Saved entries

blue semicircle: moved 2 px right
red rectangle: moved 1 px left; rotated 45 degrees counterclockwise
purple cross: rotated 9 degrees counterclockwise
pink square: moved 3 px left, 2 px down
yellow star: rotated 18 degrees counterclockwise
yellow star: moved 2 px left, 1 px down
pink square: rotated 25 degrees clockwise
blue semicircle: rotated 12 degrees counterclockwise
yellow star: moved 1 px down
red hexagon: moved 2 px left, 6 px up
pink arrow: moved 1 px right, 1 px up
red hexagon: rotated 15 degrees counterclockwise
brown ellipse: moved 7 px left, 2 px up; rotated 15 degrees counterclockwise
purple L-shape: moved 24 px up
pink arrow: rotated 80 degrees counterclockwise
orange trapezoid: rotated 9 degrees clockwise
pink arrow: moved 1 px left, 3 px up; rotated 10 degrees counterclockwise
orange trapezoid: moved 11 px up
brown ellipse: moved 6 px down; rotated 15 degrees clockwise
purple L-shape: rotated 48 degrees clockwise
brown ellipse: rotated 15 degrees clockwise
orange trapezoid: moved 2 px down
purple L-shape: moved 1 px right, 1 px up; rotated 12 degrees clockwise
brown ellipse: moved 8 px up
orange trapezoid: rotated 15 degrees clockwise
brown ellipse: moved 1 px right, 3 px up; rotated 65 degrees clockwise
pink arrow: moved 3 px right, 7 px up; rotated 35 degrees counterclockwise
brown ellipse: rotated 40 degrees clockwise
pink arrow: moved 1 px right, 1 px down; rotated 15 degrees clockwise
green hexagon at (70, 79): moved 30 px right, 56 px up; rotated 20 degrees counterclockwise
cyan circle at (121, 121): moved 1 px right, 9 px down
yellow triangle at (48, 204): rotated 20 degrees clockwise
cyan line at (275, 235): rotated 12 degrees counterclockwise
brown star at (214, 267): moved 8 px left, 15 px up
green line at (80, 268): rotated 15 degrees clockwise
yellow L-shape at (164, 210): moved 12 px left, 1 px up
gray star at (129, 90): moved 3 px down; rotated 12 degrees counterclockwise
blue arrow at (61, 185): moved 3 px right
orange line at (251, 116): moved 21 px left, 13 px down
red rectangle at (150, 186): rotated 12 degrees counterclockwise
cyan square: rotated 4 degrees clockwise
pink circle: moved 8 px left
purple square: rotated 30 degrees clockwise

WORK REQUIRED: Please gather every line from the saved entries above that contains the word "square".

ANSWER:
pink square: moved 3 px left, 2 px down
pink square: rotated 25 degrees clockwise
cyan square: rotated 4 degrees clockwise
purple square: rotated 30 degrees clockwise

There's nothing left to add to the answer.